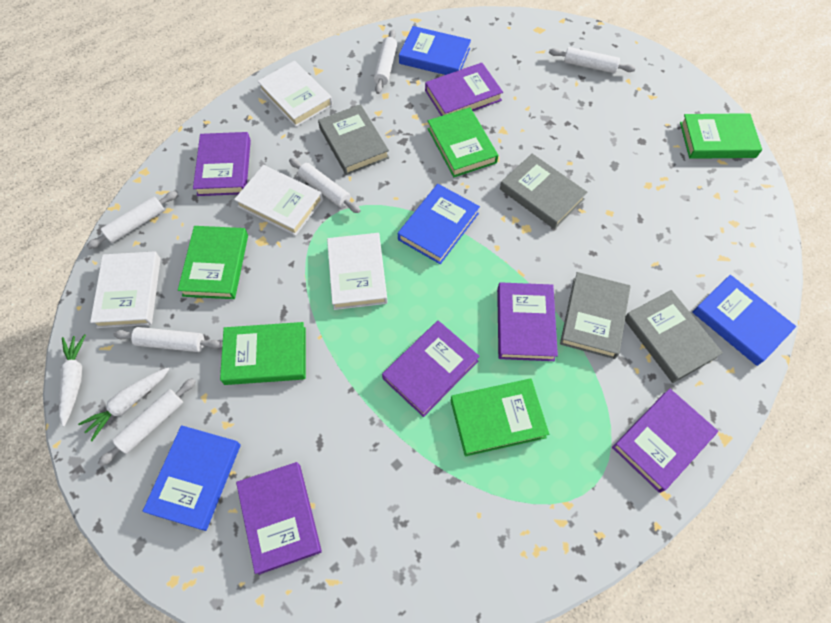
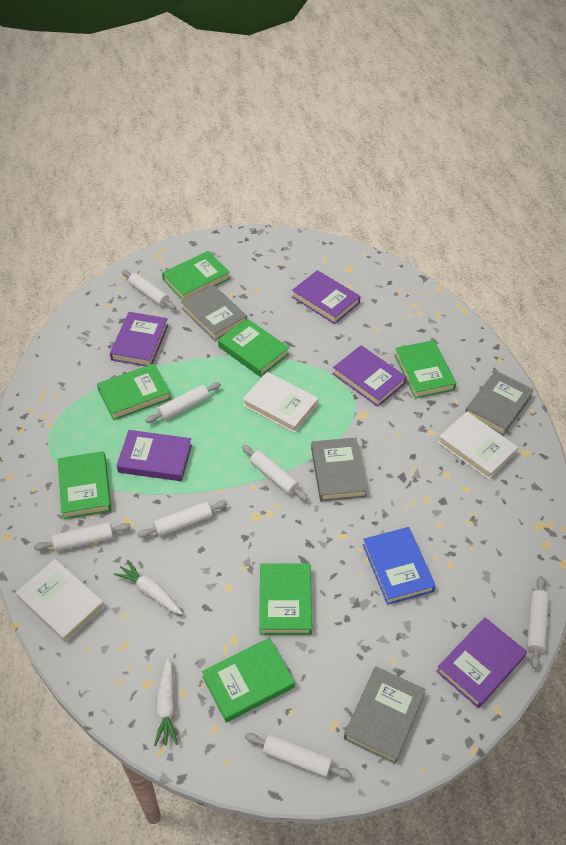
blue book: [143,425,241,531] [398,184,480,264] [399,26,471,75] [692,275,796,366] = 4 -> [363,527,436,605] = 1
green book: [178,226,248,299] [220,322,306,385] [427,107,498,177] [451,379,549,457] [680,113,762,159] = 5 -> [58,451,111,519] [97,363,171,420] [162,251,230,301] [202,638,295,723] [218,318,289,377] [259,563,312,635] [394,340,457,399] = 7
purple book: [193,132,251,196] [236,462,322,575] [382,320,480,417] [425,63,503,116] [497,282,558,361] [612,389,718,493] = 6 -> [110,312,168,366] [116,430,192,481] [292,270,361,324] [333,345,407,407] [436,617,527,708] = 5
white book: [90,251,161,328] [234,165,323,236] [257,61,333,127] [327,233,388,310] = 4 -> [16,559,105,643] [243,372,318,433] [438,412,518,480] = 3
white rolling pin: [87,191,178,249] [98,378,196,466] [113,327,222,352] [289,158,361,213] [374,30,397,94] [549,47,635,73] = 6 -> [34,522,131,551] [122,270,176,310] [137,500,227,538] [145,382,221,423] [242,445,308,501] [245,733,351,779] [527,576,549,669] = 7

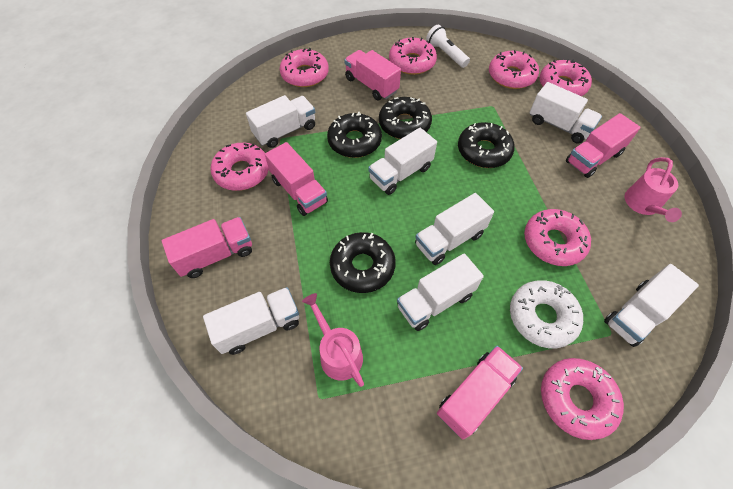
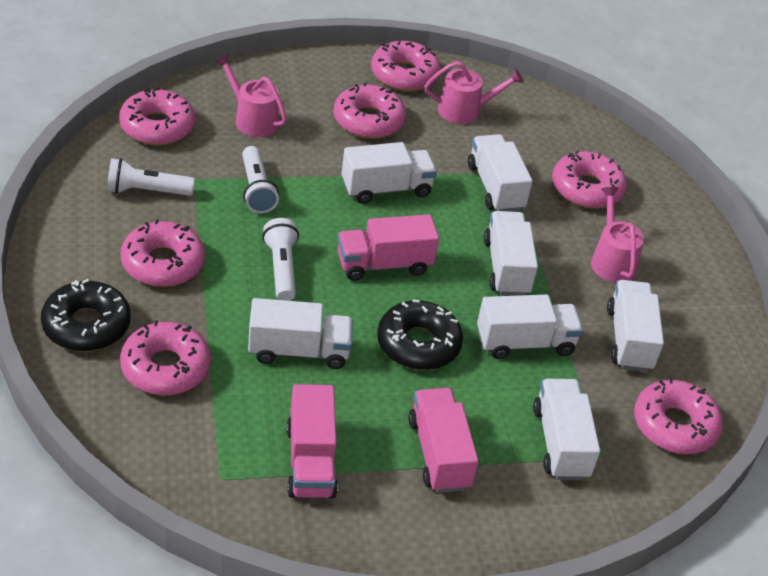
black donut: [327,112,382,158] [330,232,396,293] [379,97,432,139] [458,122,515,168] = 4 -> [41,279,131,351] [377,299,463,370] = 2
pink truck: [162,217,252,278] [265,142,328,216] [344,50,401,100] [437,346,523,440] [566,113,641,178] = 5 -> [286,384,338,498] [337,214,439,281] [408,388,479,493] = 3
pink watering can: [302,293,364,387] [625,157,682,222] = 2 -> [214,54,287,137] [424,61,523,124] [591,187,644,283] = 3
white donut: [510,280,583,348] = 1 -> none = 0
white flashlight: [426,25,470,68] = 1 -> [107,158,195,196] [242,146,279,213] [262,218,299,301] = 3

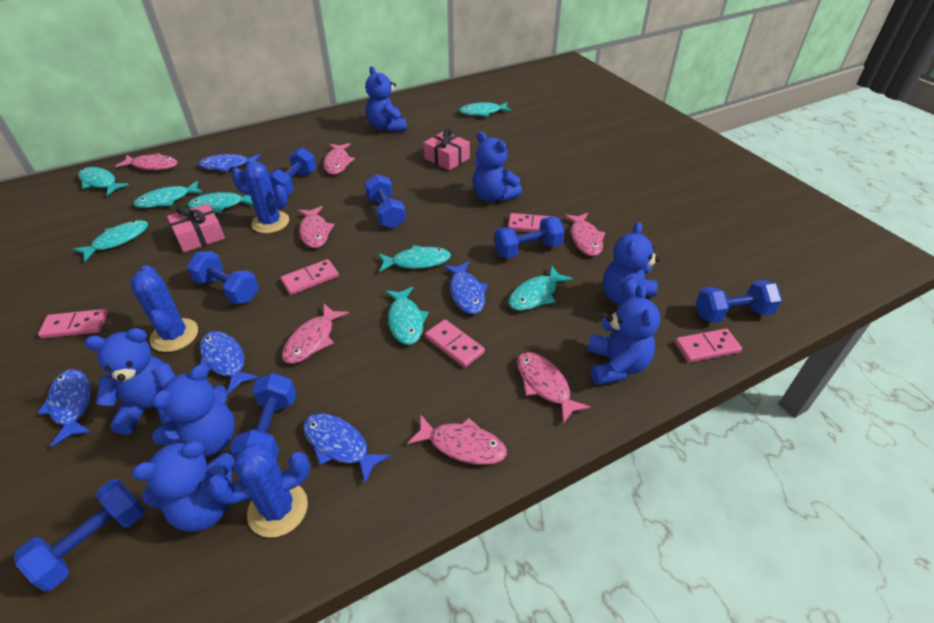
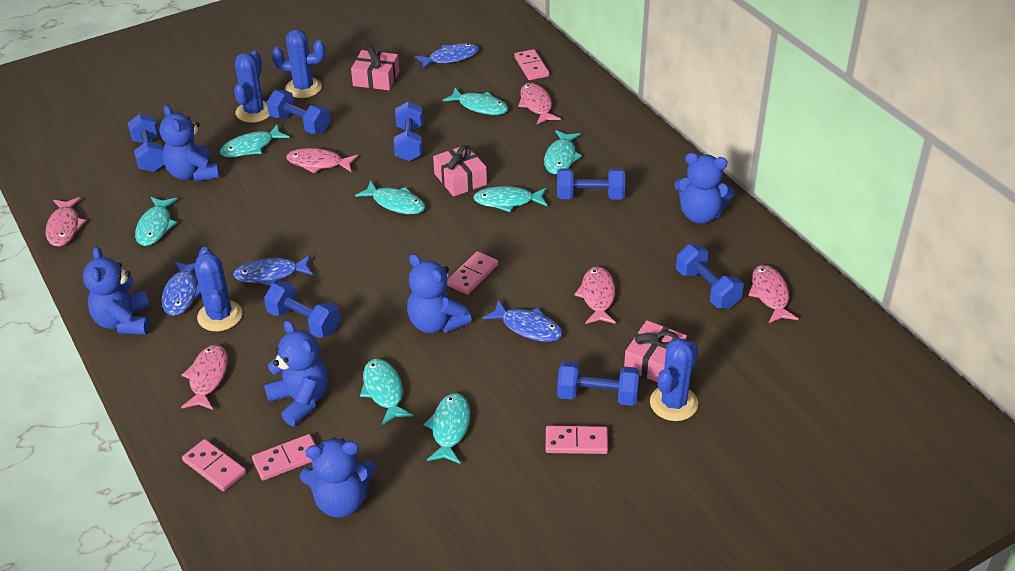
blue cactus: [130,265,198,352] [207,444,310,538] [232,161,289,233] = 3 -> [194,247,242,331] [234,51,270,123] [272,29,325,98] [650,338,698,421] = 4
blue fish: [37,369,92,447] [198,154,261,172] [200,331,259,394] [303,413,391,484] [443,261,488,314] = 5 -> [162,261,201,316] [233,255,313,286] [414,43,479,69] [483,300,563,342] = 4
blue teddy bear: [85,328,176,435] [132,441,235,532] [152,364,235,457] [365,66,407,132] [473,132,522,202] [587,284,660,385] [603,222,660,304] = 7 -> [83,246,150,334] [159,105,219,182] [264,320,328,426] [300,437,376,517] [407,254,472,333] [674,153,735,224] = 6
pink fish: [115,153,178,170] [282,304,349,364] [298,206,334,248] [323,143,355,175] [407,414,507,465] [517,352,591,424] [564,213,605,256] = 7 -> [46,197,86,247] [181,345,228,410] [286,148,358,174] [518,83,561,125] [574,266,616,324] [748,265,799,323] = 6
pink gift: [167,203,225,252] [423,128,470,170] = 2 -> [351,46,399,90] [433,145,487,197] [624,320,687,382] = 3

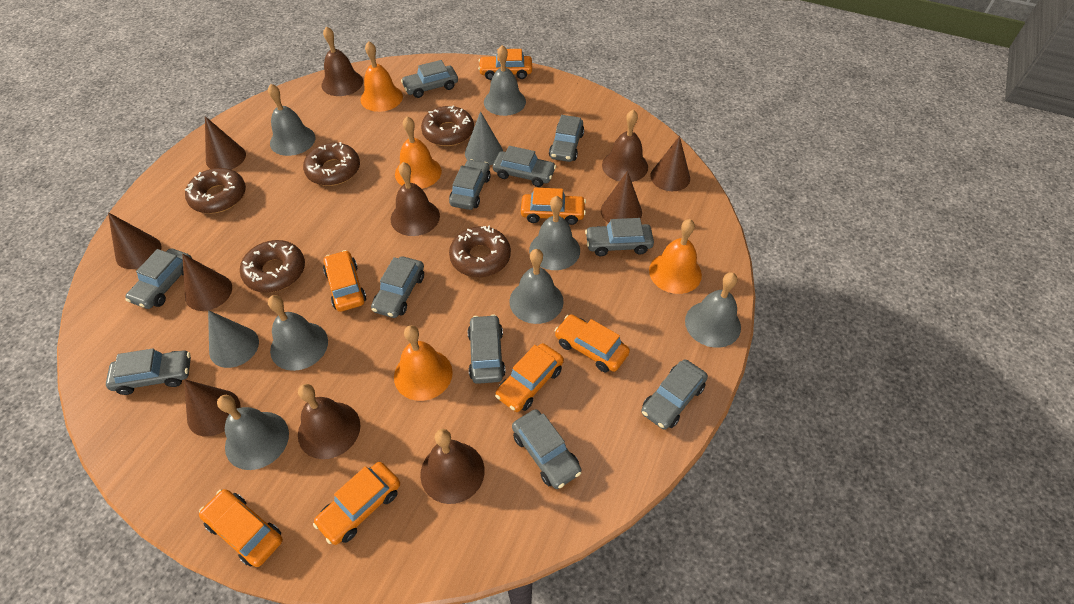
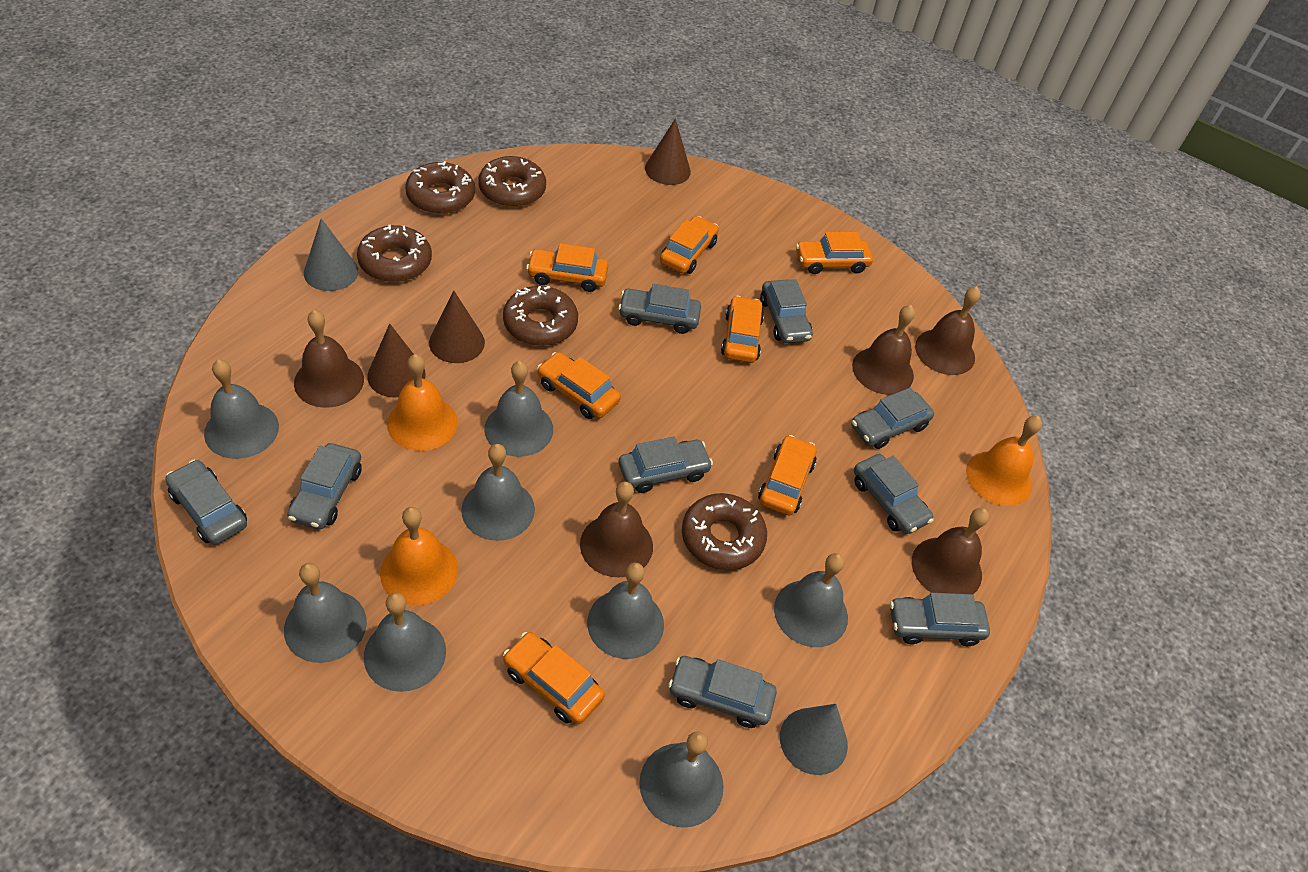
brown cone: [108,212,161,269] [182,254,232,311] [184,379,241,437] [205,116,246,169] [601,171,642,223] [650,136,690,191] = 6 -> [367,324,426,397] [429,291,485,363] [645,118,691,185] = 3
grey bell: [217,395,289,470] [268,84,315,156] [268,295,328,371] [484,45,526,116] [509,249,564,324] [529,196,580,270] [685,272,741,348] = 7 -> [204,360,279,459] [284,563,367,663] [364,592,446,692] [461,444,535,541] [485,361,553,457] [587,563,664,659] [639,731,724,828] [774,553,848,647] = 8
grey car: [106,348,191,395] [125,248,192,309] [371,256,424,318] [401,60,458,98] [449,159,491,210] [468,314,506,384] [493,146,556,187] [512,409,582,489] [549,115,584,162] [585,218,654,256] [641,359,708,430] = 11 -> [165,460,247,545] [287,443,362,529] [618,284,701,334] [618,437,713,493] [668,656,777,728] [760,279,813,343] [851,388,934,449] [854,454,934,534] [890,593,990,646] = 9
orange bell: [361,41,403,112] [394,325,453,401] [395,116,442,189] [649,219,702,294] = 4 -> [380,507,458,605] [387,354,458,451] [966,416,1042,506] = 3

——

__ASSIGNMENT__.
Your job is to transcribe the records exactly and in full. Pictures are not part of the copy.

__SOLUTION TO THE EXERCISE__.
blue book: [143,425,241,531] [398,184,480,264] [399,26,471,75] [692,275,796,366] = 4 -> [363,527,436,605] = 1
green book: [178,226,248,299] [220,322,306,385] [427,107,498,177] [451,379,549,457] [680,113,762,159] = 5 -> [58,451,111,519] [97,363,171,420] [162,251,230,301] [202,638,295,723] [218,318,289,377] [259,563,312,635] [394,340,457,399] = 7
purple book: [193,132,251,196] [236,462,322,575] [382,320,480,417] [425,63,503,116] [497,282,558,361] [612,389,718,493] = 6 -> [110,312,168,366] [116,430,192,481] [292,270,361,324] [333,345,407,407] [436,617,527,708] = 5
white book: [90,251,161,328] [234,165,323,236] [257,61,333,127] [327,233,388,310] = 4 -> [16,559,105,643] [243,372,318,433] [438,412,518,480] = 3
white rolling pin: [87,191,178,249] [98,378,196,466] [113,327,222,352] [289,158,361,213] [374,30,397,94] [549,47,635,73] = 6 -> [34,522,131,551] [122,270,176,310] [137,500,227,538] [145,382,221,423] [242,445,308,501] [245,733,351,779] [527,576,549,669] = 7

black donut: [327,112,382,158] [330,232,396,293] [379,97,432,139] [458,122,515,168] = 4 -> [41,279,131,351] [377,299,463,370] = 2
pink truck: [162,217,252,278] [265,142,328,216] [344,50,401,100] [437,346,523,440] [566,113,641,178] = 5 -> [286,384,338,498] [337,214,439,281] [408,388,479,493] = 3
pink watering can: [302,293,364,387] [625,157,682,222] = 2 -> [214,54,287,137] [424,61,523,124] [591,187,644,283] = 3
white donut: [510,280,583,348] = 1 -> none = 0
white flashlight: [426,25,470,68] = 1 -> [107,158,195,196] [242,146,279,213] [262,218,299,301] = 3

blue cactus: [130,265,198,352] [207,444,310,538] [232,161,289,233] = 3 -> [194,247,242,331] [234,51,270,123] [272,29,325,98] [650,338,698,421] = 4
blue fish: [37,369,92,447] [198,154,261,172] [200,331,259,394] [303,413,391,484] [443,261,488,314] = 5 -> [162,261,201,316] [233,255,313,286] [414,43,479,69] [483,300,563,342] = 4
blue teddy bear: [85,328,176,435] [132,441,235,532] [152,364,235,457] [365,66,407,132] [473,132,522,202] [587,284,660,385] [603,222,660,304] = 7 -> [83,246,150,334] [159,105,219,182] [264,320,328,426] [300,437,376,517] [407,254,472,333] [674,153,735,224] = 6
pink fish: [115,153,178,170] [282,304,349,364] [298,206,334,248] [323,143,355,175] [407,414,507,465] [517,352,591,424] [564,213,605,256] = 7 -> [46,197,86,247] [181,345,228,410] [286,148,358,174] [518,83,561,125] [574,266,616,324] [748,265,799,323] = 6
pink gift: [167,203,225,252] [423,128,470,170] = 2 -> [351,46,399,90] [433,145,487,197] [624,320,687,382] = 3

brown cone: [108,212,161,269] [182,254,232,311] [184,379,241,437] [205,116,246,169] [601,171,642,223] [650,136,690,191] = 6 -> [367,324,426,397] [429,291,485,363] [645,118,691,185] = 3
grey bell: [217,395,289,470] [268,84,315,156] [268,295,328,371] [484,45,526,116] [509,249,564,324] [529,196,580,270] [685,272,741,348] = 7 -> [204,360,279,459] [284,563,367,663] [364,592,446,692] [461,444,535,541] [485,361,553,457] [587,563,664,659] [639,731,724,828] [774,553,848,647] = 8
grey car: [106,348,191,395] [125,248,192,309] [371,256,424,318] [401,60,458,98] [449,159,491,210] [468,314,506,384] [493,146,556,187] [512,409,582,489] [549,115,584,162] [585,218,654,256] [641,359,708,430] = 11 -> [165,460,247,545] [287,443,362,529] [618,284,701,334] [618,437,713,493] [668,656,777,728] [760,279,813,343] [851,388,934,449] [854,454,934,534] [890,593,990,646] = 9
orange bell: [361,41,403,112] [394,325,453,401] [395,116,442,189] [649,219,702,294] = 4 -> [380,507,458,605] [387,354,458,451] [966,416,1042,506] = 3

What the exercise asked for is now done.